» **Exercise requirements**
Your answer should consist only of the lines below from the one with "OLED pin VCC: GND -> 3V3" through the one with "DIGITS3: TM1650 -> TM1637", copied exactly.

» **Input material**
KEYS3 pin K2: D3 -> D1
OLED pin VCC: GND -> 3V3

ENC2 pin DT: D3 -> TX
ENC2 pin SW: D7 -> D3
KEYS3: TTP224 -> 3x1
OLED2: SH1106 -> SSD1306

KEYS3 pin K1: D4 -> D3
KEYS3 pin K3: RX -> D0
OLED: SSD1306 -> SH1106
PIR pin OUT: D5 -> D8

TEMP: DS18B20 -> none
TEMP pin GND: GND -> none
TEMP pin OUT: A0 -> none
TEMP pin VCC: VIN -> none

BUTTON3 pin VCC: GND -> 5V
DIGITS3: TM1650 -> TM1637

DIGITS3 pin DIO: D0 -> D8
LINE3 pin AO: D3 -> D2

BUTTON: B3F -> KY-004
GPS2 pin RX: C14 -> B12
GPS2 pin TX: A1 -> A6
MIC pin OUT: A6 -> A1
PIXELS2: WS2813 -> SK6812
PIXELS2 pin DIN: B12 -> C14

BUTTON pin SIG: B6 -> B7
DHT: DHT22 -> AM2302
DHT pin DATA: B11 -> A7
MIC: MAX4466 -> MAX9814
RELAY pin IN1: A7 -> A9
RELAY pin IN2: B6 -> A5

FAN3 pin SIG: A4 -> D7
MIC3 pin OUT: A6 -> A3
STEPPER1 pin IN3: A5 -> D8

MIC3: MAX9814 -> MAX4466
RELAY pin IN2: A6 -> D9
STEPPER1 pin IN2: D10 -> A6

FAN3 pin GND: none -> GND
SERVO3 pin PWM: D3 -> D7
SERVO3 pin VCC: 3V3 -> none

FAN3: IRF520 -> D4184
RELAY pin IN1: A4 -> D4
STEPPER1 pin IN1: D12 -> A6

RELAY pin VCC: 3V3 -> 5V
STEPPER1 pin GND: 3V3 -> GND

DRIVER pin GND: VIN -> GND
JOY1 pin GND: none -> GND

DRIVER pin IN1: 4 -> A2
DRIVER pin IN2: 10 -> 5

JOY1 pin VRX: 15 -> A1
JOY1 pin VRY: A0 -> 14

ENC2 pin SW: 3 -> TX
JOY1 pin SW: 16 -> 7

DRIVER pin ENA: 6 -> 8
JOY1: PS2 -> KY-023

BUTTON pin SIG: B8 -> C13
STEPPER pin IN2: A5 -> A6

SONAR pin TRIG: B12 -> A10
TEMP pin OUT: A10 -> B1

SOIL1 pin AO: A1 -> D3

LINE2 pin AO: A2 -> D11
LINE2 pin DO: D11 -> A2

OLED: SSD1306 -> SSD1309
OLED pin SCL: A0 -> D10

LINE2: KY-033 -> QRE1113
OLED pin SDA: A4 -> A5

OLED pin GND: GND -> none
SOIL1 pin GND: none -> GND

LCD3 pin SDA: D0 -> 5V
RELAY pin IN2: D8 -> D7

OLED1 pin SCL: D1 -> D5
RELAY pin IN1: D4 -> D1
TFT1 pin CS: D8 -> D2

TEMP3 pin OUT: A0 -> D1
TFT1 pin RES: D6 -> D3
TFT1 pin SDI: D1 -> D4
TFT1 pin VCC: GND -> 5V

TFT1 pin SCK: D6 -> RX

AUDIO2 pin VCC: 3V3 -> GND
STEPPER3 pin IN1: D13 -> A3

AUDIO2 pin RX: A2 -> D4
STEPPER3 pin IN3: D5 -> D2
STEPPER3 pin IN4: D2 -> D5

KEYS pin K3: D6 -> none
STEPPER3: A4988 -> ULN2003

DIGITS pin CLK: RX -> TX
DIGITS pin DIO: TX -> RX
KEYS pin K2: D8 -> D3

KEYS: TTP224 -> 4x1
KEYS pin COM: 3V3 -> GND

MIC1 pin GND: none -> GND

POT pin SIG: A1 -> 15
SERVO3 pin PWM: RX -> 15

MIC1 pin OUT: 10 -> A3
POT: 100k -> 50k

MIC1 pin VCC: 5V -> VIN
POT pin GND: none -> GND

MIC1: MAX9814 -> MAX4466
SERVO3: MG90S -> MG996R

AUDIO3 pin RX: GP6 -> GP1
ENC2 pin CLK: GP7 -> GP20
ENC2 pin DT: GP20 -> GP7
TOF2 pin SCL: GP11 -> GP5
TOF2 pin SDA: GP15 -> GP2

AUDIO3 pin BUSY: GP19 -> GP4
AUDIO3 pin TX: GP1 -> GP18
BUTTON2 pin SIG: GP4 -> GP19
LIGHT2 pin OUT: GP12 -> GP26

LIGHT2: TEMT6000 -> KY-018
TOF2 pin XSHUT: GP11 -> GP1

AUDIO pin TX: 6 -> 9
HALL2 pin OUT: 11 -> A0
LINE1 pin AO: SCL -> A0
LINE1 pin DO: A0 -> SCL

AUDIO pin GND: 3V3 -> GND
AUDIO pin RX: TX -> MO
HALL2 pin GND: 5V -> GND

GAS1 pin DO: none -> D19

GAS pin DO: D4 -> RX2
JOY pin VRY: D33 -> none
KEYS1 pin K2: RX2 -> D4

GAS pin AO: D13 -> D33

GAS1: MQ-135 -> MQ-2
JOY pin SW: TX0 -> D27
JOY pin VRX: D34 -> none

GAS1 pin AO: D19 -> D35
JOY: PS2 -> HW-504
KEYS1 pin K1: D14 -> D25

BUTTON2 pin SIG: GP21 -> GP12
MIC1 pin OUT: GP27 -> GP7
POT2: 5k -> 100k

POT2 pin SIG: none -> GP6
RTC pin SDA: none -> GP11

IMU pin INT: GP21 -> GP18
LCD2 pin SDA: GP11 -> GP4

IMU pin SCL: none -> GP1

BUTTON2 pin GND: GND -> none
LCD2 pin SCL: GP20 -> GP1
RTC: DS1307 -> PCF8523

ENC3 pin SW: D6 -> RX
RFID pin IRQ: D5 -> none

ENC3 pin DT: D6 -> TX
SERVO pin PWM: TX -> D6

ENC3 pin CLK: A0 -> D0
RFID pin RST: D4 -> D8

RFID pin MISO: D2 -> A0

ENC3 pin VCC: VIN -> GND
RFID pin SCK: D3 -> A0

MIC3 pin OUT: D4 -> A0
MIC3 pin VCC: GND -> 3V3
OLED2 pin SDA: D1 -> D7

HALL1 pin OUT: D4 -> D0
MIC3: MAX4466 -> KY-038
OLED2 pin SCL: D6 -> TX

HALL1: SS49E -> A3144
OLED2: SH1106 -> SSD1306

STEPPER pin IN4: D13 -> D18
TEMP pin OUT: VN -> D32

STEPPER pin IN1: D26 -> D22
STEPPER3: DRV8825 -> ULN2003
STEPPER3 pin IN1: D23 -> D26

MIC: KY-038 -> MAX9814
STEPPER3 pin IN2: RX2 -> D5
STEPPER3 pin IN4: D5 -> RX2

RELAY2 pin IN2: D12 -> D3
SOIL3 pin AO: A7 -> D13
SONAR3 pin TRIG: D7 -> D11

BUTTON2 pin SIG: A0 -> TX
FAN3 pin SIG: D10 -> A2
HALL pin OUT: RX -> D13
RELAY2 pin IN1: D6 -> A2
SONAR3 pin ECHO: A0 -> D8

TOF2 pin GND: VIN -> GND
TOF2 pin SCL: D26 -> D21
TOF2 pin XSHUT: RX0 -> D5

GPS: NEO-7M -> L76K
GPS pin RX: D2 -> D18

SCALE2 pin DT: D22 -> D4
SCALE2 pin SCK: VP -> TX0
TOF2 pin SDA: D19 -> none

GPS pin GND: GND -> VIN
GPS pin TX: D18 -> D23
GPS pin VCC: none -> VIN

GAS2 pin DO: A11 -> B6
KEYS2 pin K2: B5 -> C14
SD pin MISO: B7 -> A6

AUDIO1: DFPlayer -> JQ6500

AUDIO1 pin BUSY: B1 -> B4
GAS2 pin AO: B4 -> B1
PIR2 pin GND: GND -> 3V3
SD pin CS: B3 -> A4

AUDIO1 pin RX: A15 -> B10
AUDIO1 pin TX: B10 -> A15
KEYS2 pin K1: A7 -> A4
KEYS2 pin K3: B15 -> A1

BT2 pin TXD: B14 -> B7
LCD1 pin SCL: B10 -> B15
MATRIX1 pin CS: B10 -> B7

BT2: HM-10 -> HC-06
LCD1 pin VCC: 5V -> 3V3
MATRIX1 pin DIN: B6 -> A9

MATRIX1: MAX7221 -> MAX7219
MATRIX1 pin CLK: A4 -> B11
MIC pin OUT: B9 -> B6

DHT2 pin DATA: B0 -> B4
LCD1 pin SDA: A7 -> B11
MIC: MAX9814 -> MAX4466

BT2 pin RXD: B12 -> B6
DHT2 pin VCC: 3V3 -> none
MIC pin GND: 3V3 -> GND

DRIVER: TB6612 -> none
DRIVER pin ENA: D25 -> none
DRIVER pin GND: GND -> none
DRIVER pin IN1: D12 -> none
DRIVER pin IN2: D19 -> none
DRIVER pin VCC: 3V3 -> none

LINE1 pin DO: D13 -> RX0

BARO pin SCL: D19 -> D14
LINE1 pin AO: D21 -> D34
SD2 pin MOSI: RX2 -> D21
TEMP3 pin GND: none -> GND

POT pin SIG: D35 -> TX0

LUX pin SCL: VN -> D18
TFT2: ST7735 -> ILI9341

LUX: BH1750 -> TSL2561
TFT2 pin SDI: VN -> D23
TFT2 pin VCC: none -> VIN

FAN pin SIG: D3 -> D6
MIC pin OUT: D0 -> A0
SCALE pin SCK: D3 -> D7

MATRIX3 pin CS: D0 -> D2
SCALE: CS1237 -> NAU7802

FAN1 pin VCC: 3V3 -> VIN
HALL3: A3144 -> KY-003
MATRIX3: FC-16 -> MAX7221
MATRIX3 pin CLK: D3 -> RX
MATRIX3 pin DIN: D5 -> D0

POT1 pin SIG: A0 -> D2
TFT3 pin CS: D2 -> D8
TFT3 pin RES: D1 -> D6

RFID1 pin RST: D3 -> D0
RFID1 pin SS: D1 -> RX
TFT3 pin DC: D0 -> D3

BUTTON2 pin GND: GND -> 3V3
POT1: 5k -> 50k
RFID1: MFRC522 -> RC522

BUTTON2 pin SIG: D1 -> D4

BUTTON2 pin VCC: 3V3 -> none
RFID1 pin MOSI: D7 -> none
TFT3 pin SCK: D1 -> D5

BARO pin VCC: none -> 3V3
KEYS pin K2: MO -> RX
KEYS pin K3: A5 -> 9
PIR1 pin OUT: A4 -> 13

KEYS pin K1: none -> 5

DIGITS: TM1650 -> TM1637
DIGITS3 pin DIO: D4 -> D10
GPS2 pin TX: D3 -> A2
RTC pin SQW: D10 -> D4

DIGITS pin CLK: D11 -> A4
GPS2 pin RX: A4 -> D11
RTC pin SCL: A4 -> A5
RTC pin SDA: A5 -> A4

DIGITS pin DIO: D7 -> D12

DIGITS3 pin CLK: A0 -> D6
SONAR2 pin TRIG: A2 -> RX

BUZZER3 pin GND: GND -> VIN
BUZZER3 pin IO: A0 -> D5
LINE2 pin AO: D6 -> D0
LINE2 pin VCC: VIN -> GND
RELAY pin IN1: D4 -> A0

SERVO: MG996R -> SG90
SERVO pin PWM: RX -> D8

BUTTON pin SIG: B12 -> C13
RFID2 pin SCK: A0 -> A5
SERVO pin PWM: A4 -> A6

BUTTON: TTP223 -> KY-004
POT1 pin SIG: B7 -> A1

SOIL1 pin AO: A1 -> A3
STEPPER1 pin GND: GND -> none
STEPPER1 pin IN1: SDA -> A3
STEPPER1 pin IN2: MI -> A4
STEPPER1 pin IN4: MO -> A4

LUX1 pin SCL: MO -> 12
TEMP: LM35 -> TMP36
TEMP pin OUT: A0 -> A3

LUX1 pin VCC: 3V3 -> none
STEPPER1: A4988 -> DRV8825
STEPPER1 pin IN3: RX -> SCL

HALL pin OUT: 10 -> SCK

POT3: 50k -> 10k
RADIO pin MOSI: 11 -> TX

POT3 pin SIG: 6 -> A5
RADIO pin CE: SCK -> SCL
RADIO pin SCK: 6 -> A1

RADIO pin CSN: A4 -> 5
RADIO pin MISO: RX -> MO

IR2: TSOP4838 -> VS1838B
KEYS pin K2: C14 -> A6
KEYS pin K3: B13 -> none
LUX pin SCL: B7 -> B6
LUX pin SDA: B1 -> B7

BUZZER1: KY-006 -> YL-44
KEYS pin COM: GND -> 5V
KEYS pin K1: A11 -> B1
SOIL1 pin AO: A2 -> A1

» **Solution to the exercise**
OLED pin VCC: GND -> 3V3

ENC2 pin DT: D3 -> TX
ENC2 pin SW: D7 -> D3
KEYS3: TTP224 -> 3x1
OLED2: SH1106 -> SSD1306

KEYS3 pin K1: D4 -> D3
KEYS3 pin K3: RX -> D0
OLED: SSD1306 -> SH1106
PIR pin OUT: D5 -> D8

TEMP: DS18B20 -> none
TEMP pin GND: GND -> none
TEMP pin OUT: A0 -> none
TEMP pin VCC: VIN -> none

BUTTON3 pin VCC: GND -> 5V
DIGITS3: TM1650 -> TM1637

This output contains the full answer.